* YOUR GOAL
Write the entries below out again in full. Match every character.

* SUPPLIED INFORMATION
+ + + + + + +
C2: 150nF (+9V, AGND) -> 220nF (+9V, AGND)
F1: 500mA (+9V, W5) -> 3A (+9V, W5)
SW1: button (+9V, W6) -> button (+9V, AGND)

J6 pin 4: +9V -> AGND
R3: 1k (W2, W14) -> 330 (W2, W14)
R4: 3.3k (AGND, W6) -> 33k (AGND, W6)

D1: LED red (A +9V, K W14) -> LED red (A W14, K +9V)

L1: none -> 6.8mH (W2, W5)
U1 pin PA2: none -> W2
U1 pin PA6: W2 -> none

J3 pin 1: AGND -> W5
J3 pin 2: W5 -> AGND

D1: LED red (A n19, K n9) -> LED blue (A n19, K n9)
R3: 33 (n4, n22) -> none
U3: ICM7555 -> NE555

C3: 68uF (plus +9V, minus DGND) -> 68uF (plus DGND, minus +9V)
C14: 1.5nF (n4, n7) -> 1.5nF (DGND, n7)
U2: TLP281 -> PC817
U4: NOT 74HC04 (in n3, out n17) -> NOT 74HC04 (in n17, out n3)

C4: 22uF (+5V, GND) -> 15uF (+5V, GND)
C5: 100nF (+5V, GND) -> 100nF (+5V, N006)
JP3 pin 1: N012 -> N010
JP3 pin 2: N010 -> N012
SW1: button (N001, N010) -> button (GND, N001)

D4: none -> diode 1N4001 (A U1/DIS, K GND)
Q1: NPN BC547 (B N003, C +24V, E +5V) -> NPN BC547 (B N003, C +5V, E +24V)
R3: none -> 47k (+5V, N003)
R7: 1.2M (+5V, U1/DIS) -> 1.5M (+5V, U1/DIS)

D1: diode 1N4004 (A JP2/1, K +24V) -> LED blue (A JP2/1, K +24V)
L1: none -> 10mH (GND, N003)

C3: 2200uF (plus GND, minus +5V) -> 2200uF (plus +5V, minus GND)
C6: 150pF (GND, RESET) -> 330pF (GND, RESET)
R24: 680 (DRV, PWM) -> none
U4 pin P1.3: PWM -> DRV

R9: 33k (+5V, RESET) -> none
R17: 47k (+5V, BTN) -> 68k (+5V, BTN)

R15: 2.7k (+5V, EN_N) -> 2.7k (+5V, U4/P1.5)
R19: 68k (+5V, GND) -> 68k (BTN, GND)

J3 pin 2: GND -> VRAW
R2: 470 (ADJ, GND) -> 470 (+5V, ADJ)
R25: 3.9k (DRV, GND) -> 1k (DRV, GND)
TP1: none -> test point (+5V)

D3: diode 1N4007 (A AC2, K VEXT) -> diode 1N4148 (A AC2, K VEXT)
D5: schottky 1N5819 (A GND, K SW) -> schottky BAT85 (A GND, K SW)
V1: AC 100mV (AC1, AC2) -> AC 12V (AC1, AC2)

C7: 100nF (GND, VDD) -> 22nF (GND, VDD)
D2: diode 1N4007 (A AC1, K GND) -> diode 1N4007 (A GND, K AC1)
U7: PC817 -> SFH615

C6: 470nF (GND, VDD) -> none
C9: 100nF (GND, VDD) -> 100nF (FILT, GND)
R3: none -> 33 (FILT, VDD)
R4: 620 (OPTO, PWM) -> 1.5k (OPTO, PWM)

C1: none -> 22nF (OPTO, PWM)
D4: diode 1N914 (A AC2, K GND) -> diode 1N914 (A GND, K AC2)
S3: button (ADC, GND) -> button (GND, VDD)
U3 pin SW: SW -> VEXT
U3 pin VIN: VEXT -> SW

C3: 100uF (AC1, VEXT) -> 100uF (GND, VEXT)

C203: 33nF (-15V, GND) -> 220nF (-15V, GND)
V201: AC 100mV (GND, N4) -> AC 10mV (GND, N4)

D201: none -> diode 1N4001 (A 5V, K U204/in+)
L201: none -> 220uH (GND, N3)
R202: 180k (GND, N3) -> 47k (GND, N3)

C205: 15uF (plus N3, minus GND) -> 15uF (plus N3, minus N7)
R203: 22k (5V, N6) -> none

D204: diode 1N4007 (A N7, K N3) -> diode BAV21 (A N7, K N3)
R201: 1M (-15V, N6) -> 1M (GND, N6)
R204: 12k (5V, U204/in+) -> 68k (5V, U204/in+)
+ + + + + + +
* TASK RESULT
C2: 150nF (+9V, AGND) -> 220nF (+9V, AGND)
F1: 500mA (+9V, W5) -> 3A (+9V, W5)
SW1: button (+9V, W6) -> button (+9V, AGND)

J6 pin 4: +9V -> AGND
R3: 1k (W2, W14) -> 330 (W2, W14)
R4: 3.3k (AGND, W6) -> 33k (AGND, W6)

D1: LED red (A +9V, K W14) -> LED red (A W14, K +9V)

L1: none -> 6.8mH (W2, W5)
U1 pin PA2: none -> W2
U1 pin PA6: W2 -> none

J3 pin 1: AGND -> W5
J3 pin 2: W5 -> AGND

D1: LED red (A n19, K n9) -> LED blue (A n19, K n9)
R3: 33 (n4, n22) -> none
U3: ICM7555 -> NE555

C3: 68uF (plus +9V, minus DGND) -> 68uF (plus DGND, minus +9V)
C14: 1.5nF (n4, n7) -> 1.5nF (DGND, n7)
U2: TLP281 -> PC817
U4: NOT 74HC04 (in n3, out n17) -> NOT 74HC04 (in n17, out n3)

C4: 22uF (+5V, GND) -> 15uF (+5V, GND)
C5: 100nF (+5V, GND) -> 100nF (+5V, N006)
JP3 pin 1: N012 -> N010
JP3 pin 2: N010 -> N012
SW1: button (N001, N010) -> button (GND, N001)

D4: none -> diode 1N4001 (A U1/DIS, K GND)
Q1: NPN BC547 (B N003, C +24V, E +5V) -> NPN BC547 (B N003, C +5V, E +24V)
R3: none -> 47k (+5V, N003)
R7: 1.2M (+5V, U1/DIS) -> 1.5M (+5V, U1/DIS)

D1: diode 1N4004 (A JP2/1, K +24V) -> LED blue (A JP2/1, K +24V)
L1: none -> 10mH (GND, N003)

C3: 2200uF (plus GND, minus +5V) -> 2200uF (plus +5V, minus GND)
C6: 150pF (GND, RESET) -> 330pF (GND, RESET)
R24: 680 (DRV, PWM) -> none
U4 pin P1.3: PWM -> DRV

R9: 33k (+5V, RESET) -> none
R17: 47k (+5V, BTN) -> 68k (+5V, BTN)

R15: 2.7k (+5V, EN_N) -> 2.7k (+5V, U4/P1.5)
R19: 68k (+5V, GND) -> 68k (BTN, GND)

J3 pin 2: GND -> VRAW
R2: 470 (ADJ, GND) -> 470 (+5V, ADJ)
R25: 3.9k (DRV, GND) -> 1k (DRV, GND)
TP1: none -> test point (+5V)

D3: diode 1N4007 (A AC2, K VEXT) -> diode 1N4148 (A AC2, K VEXT)
D5: schottky 1N5819 (A GND, K SW) -> schottky BAT85 (A GND, K SW)
V1: AC 100mV (AC1, AC2) -> AC 12V (AC1, AC2)

C7: 100nF (GND, VDD) -> 22nF (GND, VDD)
D2: diode 1N4007 (A AC1, K GND) -> diode 1N4007 (A GND, K AC1)
U7: PC817 -> SFH615

C6: 470nF (GND, VDD) -> none
C9: 100nF (GND, VDD) -> 100nF (FILT, GND)
R3: none -> 33 (FILT, VDD)
R4: 620 (OPTO, PWM) -> 1.5k (OPTO, PWM)

C1: none -> 22nF (OPTO, PWM)
D4: diode 1N914 (A AC2, K GND) -> diode 1N914 (A GND, K AC2)
S3: button (ADC, GND) -> button (GND, VDD)
U3 pin SW: SW -> VEXT
U3 pin VIN: VEXT -> SW

C3: 100uF (AC1, VEXT) -> 100uF (GND, VEXT)

C203: 33nF (-15V, GND) -> 220nF (-15V, GND)
V201: AC 100mV (GND, N4) -> AC 10mV (GND, N4)

D201: none -> diode 1N4001 (A 5V, K U204/in+)
L201: none -> 220uH (GND, N3)
R202: 180k (GND, N3) -> 47k (GND, N3)

C205: 15uF (plus N3, minus GND) -> 15uF (plus N3, minus N7)
R203: 22k (5V, N6) -> none

D204: diode 1N4007 (A N7, K N3) -> diode BAV21 (A N7, K N3)
R201: 1M (-15V, N6) -> 1M (GND, N6)
R204: 12k (5V, U204/in+) -> 68k (5V, U204/in+)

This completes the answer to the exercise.